GOAL OF THE EXERCISE: Starting at the line that holds "turquoise bucket <517, 176>", transcribe every line to the end of the data exactly; include no other lines.

[Stored records]
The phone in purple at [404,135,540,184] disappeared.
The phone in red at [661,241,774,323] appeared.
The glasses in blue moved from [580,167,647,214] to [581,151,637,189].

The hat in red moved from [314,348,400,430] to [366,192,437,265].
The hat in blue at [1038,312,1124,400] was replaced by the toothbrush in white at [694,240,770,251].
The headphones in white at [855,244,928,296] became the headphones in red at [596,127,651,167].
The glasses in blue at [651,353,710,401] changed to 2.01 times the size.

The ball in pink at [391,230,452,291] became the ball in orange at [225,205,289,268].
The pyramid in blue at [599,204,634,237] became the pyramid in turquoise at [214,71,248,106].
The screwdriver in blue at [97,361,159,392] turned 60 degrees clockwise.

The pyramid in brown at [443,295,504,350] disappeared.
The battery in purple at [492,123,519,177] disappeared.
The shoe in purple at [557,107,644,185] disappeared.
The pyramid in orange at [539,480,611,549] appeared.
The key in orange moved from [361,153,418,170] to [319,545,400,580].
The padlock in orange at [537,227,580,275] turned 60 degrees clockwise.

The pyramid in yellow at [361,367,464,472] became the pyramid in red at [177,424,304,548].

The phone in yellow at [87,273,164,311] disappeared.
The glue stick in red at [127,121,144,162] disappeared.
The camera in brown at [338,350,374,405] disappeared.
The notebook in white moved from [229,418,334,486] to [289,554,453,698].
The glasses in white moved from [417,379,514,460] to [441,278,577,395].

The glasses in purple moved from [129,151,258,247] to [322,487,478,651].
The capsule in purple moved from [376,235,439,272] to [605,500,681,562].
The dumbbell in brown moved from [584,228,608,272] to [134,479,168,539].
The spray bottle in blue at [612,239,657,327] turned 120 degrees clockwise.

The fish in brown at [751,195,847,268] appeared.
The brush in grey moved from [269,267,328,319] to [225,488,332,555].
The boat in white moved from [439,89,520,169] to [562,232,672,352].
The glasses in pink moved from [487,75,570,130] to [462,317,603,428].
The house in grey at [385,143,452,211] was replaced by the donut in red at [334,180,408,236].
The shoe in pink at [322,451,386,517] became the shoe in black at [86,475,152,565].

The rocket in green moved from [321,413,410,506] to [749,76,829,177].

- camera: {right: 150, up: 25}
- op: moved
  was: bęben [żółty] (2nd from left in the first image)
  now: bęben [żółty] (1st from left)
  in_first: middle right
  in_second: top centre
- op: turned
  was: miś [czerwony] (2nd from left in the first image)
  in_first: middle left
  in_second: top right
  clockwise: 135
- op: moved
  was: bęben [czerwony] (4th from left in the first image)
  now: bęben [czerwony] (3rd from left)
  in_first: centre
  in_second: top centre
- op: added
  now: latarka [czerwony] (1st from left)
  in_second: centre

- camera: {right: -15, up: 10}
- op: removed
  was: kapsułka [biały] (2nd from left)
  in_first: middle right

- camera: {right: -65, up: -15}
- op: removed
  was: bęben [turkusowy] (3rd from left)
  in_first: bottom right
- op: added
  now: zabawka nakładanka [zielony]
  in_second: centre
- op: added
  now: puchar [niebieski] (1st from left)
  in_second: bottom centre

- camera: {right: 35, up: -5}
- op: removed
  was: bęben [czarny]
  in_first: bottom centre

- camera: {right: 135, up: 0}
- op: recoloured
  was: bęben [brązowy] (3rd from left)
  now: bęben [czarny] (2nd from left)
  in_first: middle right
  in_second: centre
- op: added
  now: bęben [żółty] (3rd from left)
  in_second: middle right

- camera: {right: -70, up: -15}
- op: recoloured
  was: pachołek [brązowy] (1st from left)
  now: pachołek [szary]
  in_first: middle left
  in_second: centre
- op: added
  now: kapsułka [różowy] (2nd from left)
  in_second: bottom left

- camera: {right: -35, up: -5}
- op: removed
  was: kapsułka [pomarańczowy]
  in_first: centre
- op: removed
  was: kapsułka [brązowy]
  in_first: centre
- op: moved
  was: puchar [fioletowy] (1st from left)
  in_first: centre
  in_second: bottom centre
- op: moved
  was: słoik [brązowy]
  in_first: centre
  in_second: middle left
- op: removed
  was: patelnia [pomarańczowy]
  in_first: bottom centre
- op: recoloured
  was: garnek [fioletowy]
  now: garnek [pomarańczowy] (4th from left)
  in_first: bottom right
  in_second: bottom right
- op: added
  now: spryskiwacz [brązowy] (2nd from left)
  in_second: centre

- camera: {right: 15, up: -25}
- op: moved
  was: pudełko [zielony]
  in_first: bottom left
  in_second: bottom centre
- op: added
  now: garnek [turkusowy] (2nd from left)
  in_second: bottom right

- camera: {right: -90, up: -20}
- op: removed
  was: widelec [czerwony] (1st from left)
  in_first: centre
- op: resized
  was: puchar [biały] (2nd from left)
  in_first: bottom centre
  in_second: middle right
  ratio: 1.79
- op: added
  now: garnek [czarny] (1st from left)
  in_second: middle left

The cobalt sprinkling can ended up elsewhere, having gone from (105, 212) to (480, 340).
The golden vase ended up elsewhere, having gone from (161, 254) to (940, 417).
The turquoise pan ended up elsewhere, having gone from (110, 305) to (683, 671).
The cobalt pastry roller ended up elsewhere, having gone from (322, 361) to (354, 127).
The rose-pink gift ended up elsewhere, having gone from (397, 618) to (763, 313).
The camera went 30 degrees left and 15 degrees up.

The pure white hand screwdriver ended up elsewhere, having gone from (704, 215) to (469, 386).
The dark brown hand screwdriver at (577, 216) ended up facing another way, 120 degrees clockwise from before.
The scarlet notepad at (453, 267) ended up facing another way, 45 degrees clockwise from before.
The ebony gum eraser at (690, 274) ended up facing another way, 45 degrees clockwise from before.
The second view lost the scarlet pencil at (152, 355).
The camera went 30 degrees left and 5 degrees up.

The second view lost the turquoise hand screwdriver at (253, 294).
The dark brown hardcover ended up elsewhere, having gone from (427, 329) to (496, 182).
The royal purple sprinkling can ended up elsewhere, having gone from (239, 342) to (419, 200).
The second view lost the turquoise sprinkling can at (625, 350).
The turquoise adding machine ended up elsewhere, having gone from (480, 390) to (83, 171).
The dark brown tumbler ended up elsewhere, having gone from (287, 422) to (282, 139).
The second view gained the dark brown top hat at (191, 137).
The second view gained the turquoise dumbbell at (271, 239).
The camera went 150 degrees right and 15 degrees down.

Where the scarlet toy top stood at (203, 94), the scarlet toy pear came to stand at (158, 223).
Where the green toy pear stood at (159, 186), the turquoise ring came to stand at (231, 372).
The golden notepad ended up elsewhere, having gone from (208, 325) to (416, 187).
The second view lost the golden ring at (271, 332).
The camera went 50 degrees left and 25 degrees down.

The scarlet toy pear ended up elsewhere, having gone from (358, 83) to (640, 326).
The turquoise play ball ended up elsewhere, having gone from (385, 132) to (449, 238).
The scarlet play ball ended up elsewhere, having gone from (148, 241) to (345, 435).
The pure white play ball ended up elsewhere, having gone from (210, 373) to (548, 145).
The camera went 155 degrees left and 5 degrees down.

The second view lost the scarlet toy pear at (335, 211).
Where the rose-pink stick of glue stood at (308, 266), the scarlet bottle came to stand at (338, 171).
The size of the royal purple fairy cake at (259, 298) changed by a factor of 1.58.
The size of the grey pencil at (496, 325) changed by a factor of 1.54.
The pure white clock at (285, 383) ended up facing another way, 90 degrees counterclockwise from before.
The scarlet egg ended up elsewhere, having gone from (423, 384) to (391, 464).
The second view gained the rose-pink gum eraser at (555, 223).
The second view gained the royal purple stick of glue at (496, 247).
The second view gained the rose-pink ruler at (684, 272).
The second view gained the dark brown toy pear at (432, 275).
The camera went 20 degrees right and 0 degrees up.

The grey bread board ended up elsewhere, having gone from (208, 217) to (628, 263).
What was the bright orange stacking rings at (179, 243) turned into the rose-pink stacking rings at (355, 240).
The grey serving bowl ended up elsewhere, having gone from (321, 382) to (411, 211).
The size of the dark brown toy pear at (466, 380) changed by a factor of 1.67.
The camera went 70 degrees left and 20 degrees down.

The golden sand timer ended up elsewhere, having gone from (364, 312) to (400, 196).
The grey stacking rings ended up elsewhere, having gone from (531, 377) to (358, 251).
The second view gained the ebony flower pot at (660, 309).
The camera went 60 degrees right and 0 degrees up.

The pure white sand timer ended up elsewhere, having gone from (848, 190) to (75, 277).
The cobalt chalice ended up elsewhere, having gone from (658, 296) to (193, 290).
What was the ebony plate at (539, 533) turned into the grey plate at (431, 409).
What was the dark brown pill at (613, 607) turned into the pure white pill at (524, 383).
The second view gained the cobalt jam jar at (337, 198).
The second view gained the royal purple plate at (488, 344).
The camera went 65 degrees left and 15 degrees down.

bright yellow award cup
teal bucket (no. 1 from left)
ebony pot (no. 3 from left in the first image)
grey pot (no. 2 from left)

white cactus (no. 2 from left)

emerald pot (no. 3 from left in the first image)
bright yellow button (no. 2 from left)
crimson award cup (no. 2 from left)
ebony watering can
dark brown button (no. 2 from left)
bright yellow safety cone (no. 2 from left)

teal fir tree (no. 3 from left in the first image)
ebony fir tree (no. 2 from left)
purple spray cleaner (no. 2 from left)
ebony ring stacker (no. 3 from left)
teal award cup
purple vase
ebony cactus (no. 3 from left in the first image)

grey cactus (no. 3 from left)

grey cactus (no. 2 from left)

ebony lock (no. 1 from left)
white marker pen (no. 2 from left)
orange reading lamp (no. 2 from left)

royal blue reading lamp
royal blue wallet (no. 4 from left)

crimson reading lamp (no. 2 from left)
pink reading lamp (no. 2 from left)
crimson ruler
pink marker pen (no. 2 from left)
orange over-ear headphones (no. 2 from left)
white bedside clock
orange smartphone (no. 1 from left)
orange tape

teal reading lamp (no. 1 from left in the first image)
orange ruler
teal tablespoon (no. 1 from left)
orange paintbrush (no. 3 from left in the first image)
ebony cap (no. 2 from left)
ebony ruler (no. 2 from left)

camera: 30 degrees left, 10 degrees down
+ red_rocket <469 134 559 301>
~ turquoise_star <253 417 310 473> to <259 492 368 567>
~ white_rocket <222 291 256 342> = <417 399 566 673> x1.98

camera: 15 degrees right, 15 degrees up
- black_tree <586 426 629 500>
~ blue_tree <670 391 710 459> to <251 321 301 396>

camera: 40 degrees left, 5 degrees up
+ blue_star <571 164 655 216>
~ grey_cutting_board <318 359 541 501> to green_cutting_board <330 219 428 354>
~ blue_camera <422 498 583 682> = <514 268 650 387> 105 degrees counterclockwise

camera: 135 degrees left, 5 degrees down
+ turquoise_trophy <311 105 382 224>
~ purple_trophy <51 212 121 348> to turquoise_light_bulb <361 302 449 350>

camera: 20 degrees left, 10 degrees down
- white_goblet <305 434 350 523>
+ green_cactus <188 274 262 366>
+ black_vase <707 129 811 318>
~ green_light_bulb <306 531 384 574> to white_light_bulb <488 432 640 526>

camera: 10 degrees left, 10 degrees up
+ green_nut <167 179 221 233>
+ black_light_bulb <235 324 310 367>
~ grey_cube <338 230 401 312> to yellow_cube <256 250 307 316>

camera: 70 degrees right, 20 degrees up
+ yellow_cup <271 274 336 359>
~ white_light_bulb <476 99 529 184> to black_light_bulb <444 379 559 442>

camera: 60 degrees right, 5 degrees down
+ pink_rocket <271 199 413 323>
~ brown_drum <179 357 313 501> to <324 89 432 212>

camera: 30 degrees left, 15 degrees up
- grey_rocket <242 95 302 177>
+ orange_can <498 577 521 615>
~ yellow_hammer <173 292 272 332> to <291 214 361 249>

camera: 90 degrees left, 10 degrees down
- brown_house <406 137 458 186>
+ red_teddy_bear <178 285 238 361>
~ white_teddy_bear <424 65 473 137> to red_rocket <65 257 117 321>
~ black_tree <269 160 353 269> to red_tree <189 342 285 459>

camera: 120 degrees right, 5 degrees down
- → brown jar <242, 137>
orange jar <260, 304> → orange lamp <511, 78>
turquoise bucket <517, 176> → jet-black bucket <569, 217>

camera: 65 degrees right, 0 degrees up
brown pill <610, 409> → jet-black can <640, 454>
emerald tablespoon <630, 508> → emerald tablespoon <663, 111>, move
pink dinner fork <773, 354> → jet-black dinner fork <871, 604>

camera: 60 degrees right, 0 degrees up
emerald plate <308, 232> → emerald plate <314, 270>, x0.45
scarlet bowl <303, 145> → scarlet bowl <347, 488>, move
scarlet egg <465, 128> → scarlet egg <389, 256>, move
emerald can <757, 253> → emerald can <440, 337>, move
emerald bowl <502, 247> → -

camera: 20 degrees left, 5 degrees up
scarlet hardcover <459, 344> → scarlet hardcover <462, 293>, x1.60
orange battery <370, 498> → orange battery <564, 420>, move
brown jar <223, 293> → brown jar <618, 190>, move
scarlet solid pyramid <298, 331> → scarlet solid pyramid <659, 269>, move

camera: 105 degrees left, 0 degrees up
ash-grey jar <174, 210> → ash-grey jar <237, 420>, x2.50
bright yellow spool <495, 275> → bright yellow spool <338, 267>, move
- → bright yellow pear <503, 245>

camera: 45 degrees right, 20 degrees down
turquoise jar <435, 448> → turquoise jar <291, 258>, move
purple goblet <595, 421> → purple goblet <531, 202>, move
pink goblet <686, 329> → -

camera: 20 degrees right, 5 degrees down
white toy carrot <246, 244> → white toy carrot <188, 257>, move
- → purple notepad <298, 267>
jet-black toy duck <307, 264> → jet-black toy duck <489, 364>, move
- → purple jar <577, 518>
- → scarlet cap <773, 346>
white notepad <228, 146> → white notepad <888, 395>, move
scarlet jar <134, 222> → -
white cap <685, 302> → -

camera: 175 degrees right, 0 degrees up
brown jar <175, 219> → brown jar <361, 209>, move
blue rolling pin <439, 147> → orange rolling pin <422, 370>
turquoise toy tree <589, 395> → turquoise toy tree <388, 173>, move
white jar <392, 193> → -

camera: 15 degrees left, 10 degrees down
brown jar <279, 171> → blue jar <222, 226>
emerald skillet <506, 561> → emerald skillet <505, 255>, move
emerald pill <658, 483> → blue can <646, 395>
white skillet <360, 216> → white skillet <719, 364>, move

RESULT FOR THIS TASK:
turquoise bucket <517, 176> → jet-black bucket <569, 217>

camera: 65 degrees right, 0 degrees up
brown pill <610, 409> → jet-black can <640, 454>
emerald tablespoon <630, 508> → emerald tablespoon <663, 111>, move
pink dinner fork <773, 354> → jet-black dinner fork <871, 604>

camera: 60 degrees right, 0 degrees up
emerald plate <308, 232> → emerald plate <314, 270>, x0.45
scarlet bowl <303, 145> → scarlet bowl <347, 488>, move
scarlet egg <465, 128> → scarlet egg <389, 256>, move
emerald can <757, 253> → emerald can <440, 337>, move
emerald bowl <502, 247> → -

camera: 20 degrees left, 5 degrees up
scarlet hardcover <459, 344> → scarlet hardcover <462, 293>, x1.60
orange battery <370, 498> → orange battery <564, 420>, move
brown jar <223, 293> → brown jar <618, 190>, move
scarlet solid pyramid <298, 331> → scarlet solid pyramid <659, 269>, move

camera: 105 degrees left, 0 degrees up
ash-grey jar <174, 210> → ash-grey jar <237, 420>, x2.50
bright yellow spool <495, 275> → bright yellow spool <338, 267>, move
- → bright yellow pear <503, 245>

camera: 45 degrees right, 20 degrees down
turquoise jar <435, 448> → turquoise jar <291, 258>, move
purple goblet <595, 421> → purple goblet <531, 202>, move
pink goblet <686, 329> → -

camera: 20 degrees right, 5 degrees down
white toy carrot <246, 244> → white toy carrot <188, 257>, move
- → purple notepad <298, 267>
jet-black toy duck <307, 264> → jet-black toy duck <489, 364>, move
- → purple jar <577, 518>
- → scarlet cap <773, 346>
white notepad <228, 146> → white notepad <888, 395>, move
scarlet jar <134, 222> → -
white cap <685, 302> → -

camera: 175 degrees right, 0 degrees up
brown jar <175, 219> → brown jar <361, 209>, move
blue rolling pin <439, 147> → orange rolling pin <422, 370>
turquoise toy tree <589, 395> → turquoise toy tree <388, 173>, move
white jar <392, 193> → -

camera: 15 degrees left, 10 degrees down
brown jar <279, 171> → blue jar <222, 226>
emerald skillet <506, 561> → emerald skillet <505, 255>, move
emerald pill <658, 483> → blue can <646, 395>
white skillet <360, 216> → white skillet <719, 364>, move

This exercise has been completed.